◆ AIM OF THE EXERCISE:
Show every line below where "yellow" can be found.

◆ STORED DATA:

BEGIN

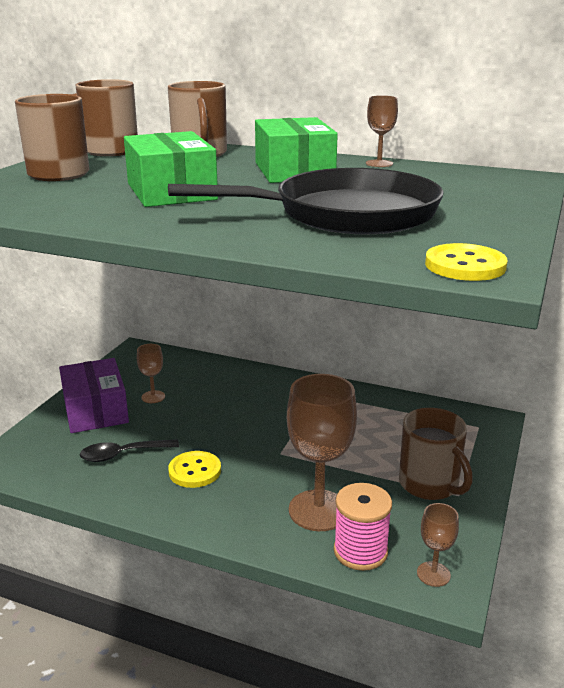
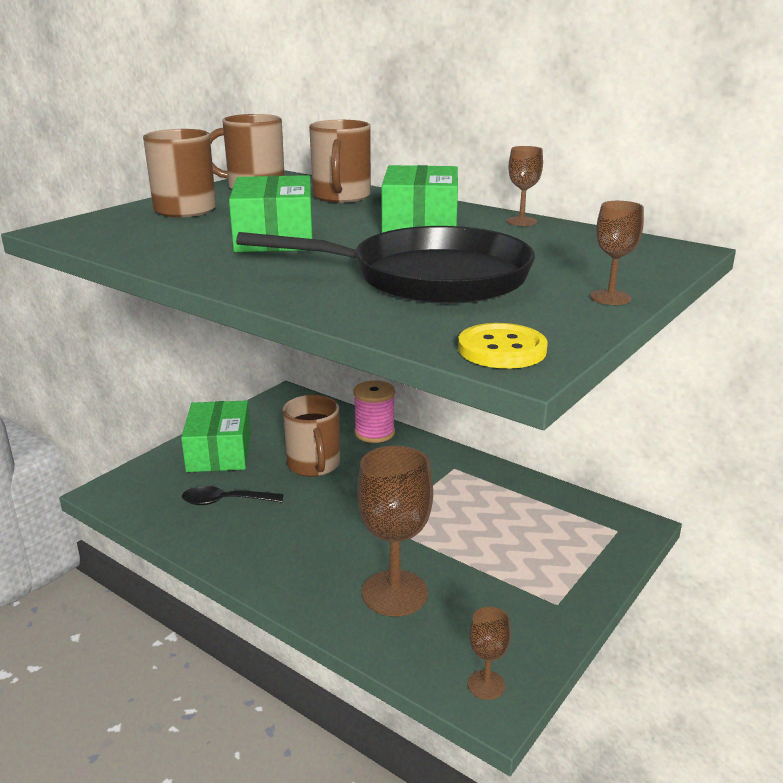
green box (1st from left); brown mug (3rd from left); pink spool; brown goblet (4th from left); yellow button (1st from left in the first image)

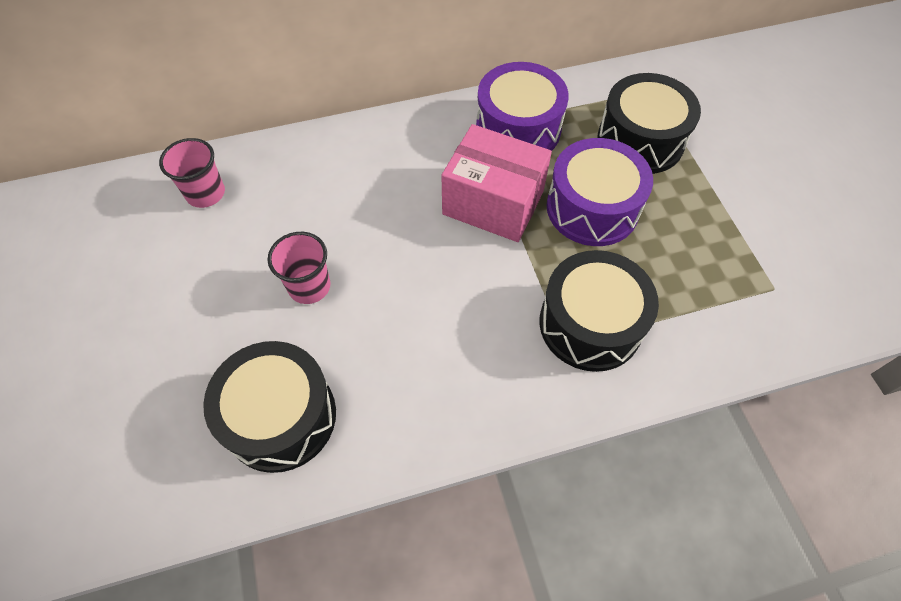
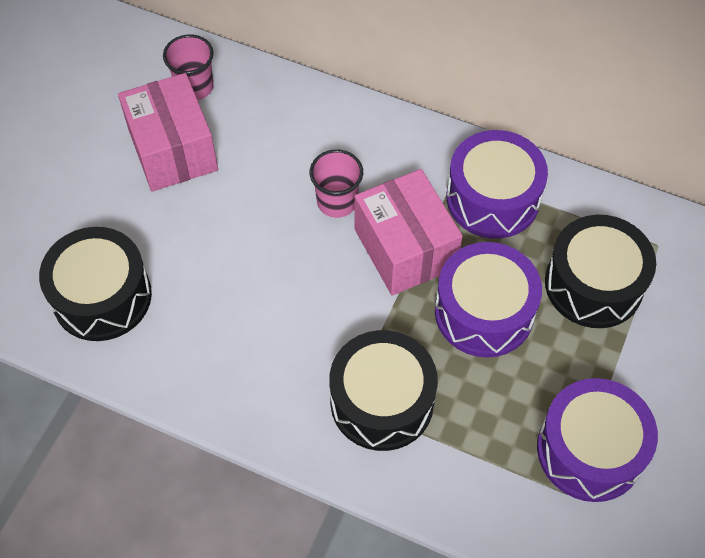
pink box (1st from left); pink cup (2nd from left); purple drum (3rd from left)

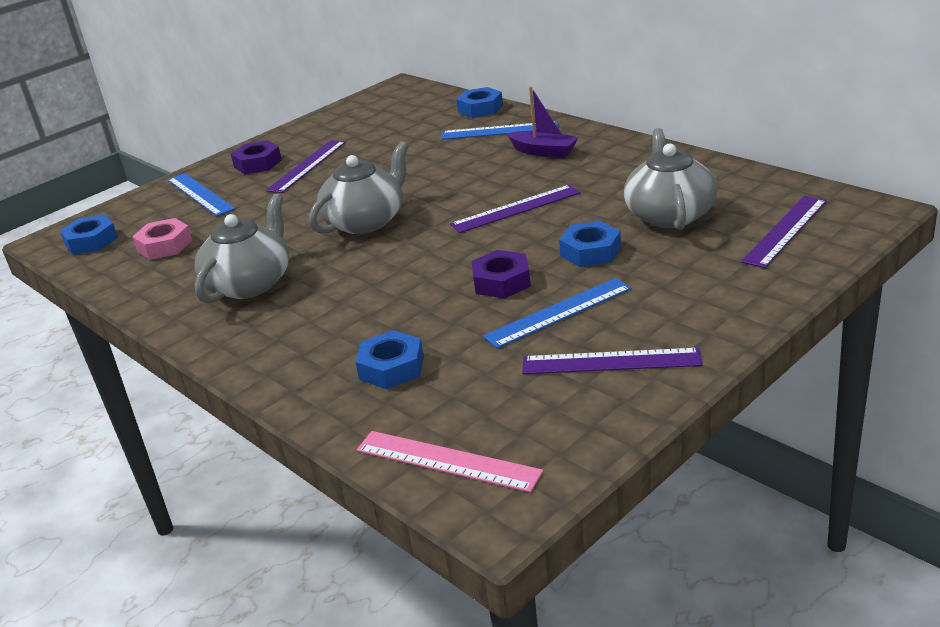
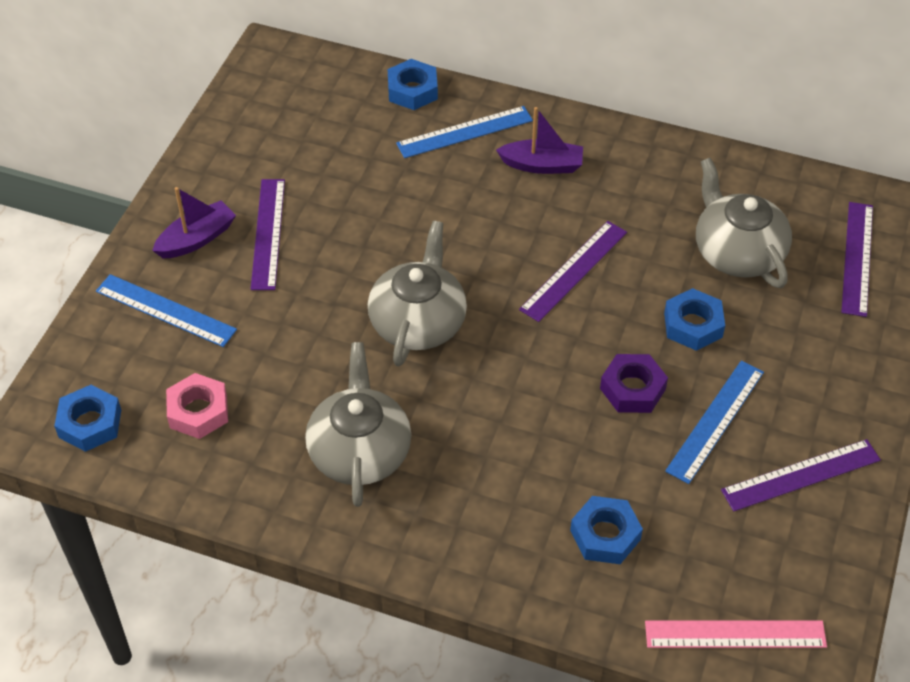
purple boat (1st from left)

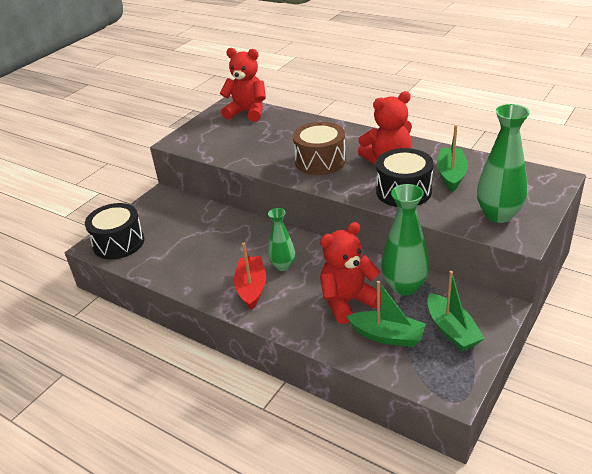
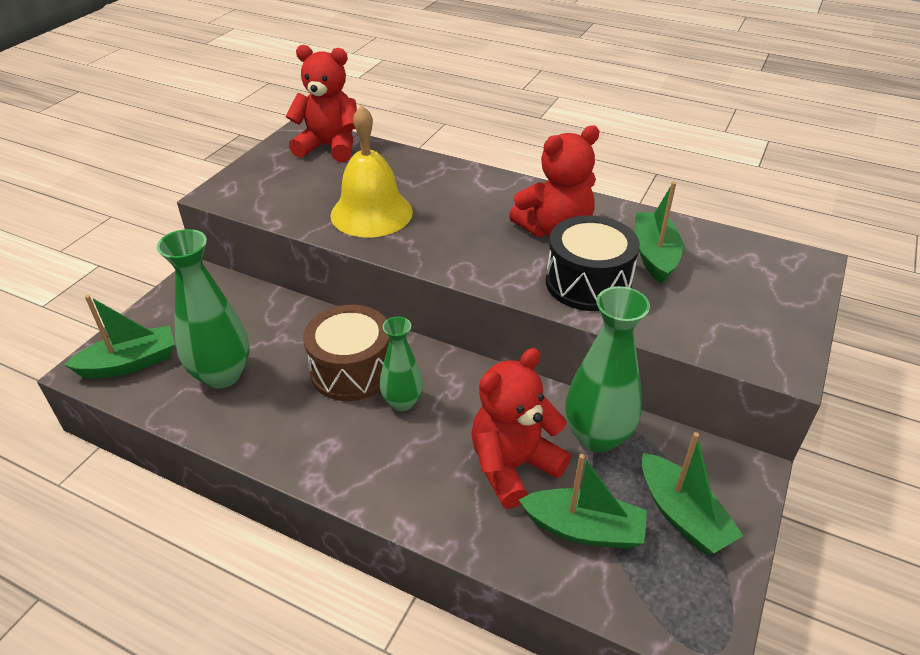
green boat (1st from left); green vase (1st from left); brown drum; yellow bell; red boat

END

◆ ANSWER TO THIS PROBLEM:
green box (1st from left); brown mug (3rd from left); pink spool; brown goblet (4th from left); yellow button (1st from left in the first image)
green boat (1st from left); green vase (1st from left); brown drum; yellow bell; red boat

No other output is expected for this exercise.